Only the lines below, from the one with "(577, 317) = (686, 433): grey" through the one with "(631, 272) = (784, 400): green", are to be written out, exactly.

Data extract |
☆ ☆ ☆

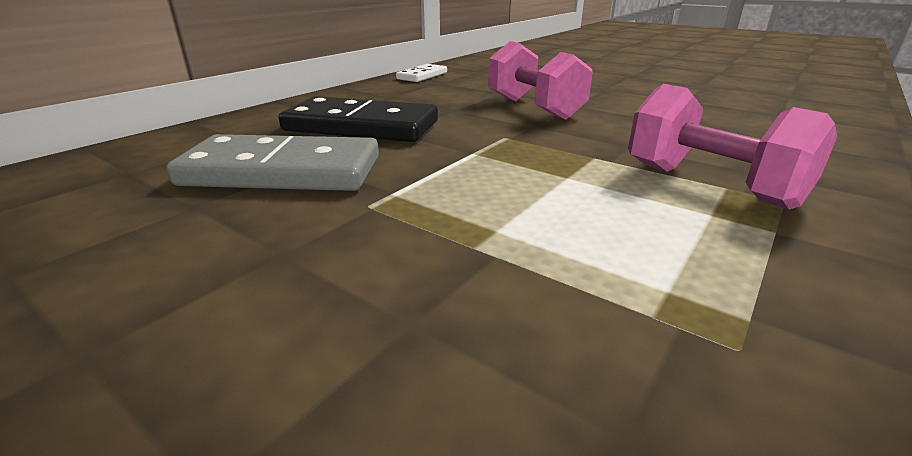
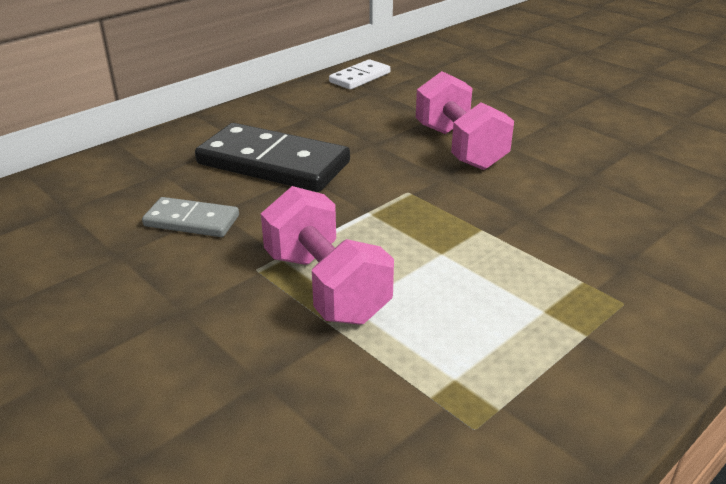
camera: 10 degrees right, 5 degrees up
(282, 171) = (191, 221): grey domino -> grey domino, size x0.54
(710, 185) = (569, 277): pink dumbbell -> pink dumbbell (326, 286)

☆ ☆ ☆

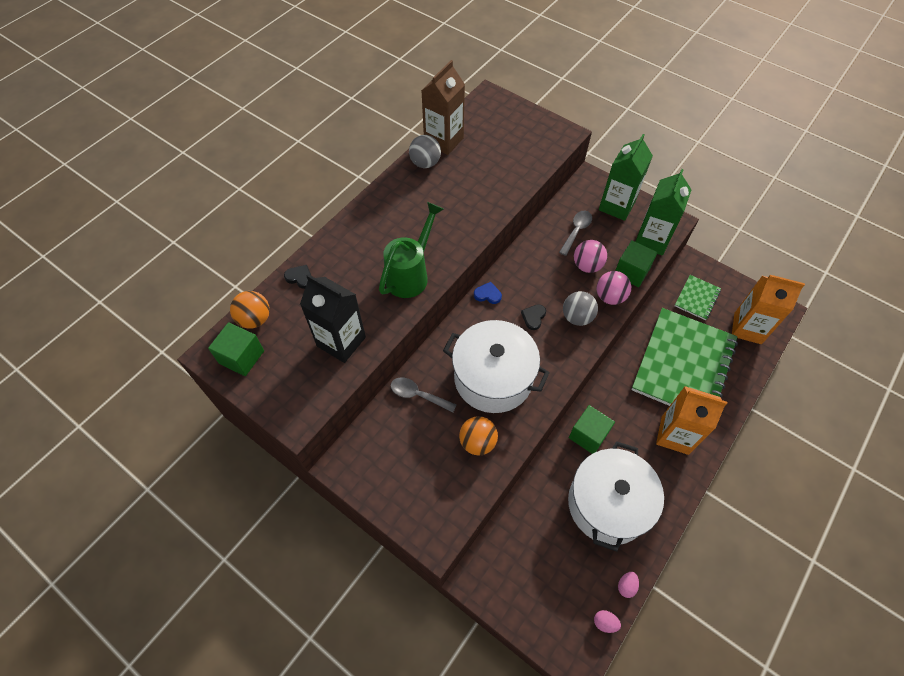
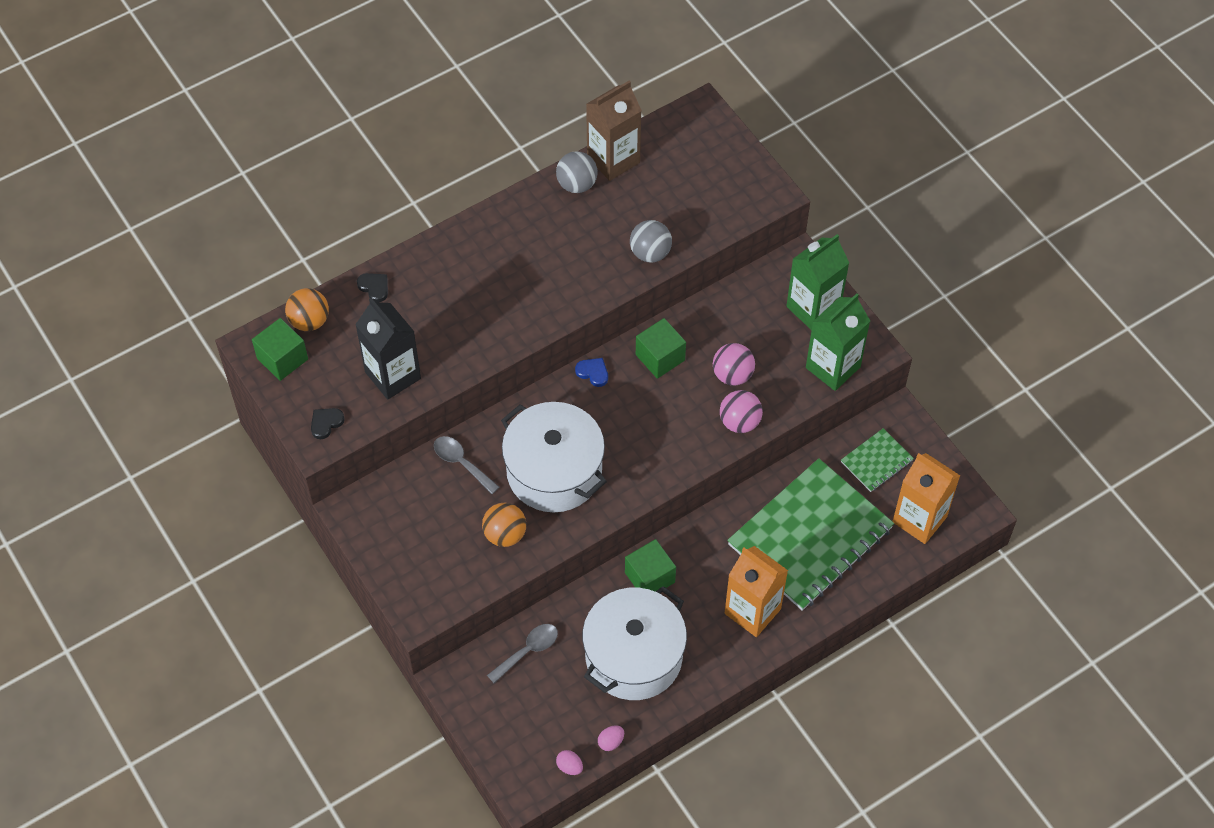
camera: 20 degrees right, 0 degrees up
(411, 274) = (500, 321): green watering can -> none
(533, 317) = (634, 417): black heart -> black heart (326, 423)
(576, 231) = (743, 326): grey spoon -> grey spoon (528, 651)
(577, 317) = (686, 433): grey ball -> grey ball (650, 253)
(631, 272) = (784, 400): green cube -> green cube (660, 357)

☆ ☆ ☆

Solution to the exercise |
(577, 317) = (686, 433): grey ball -> grey ball (650, 253)
(631, 272) = (784, 400): green cube -> green cube (660, 357)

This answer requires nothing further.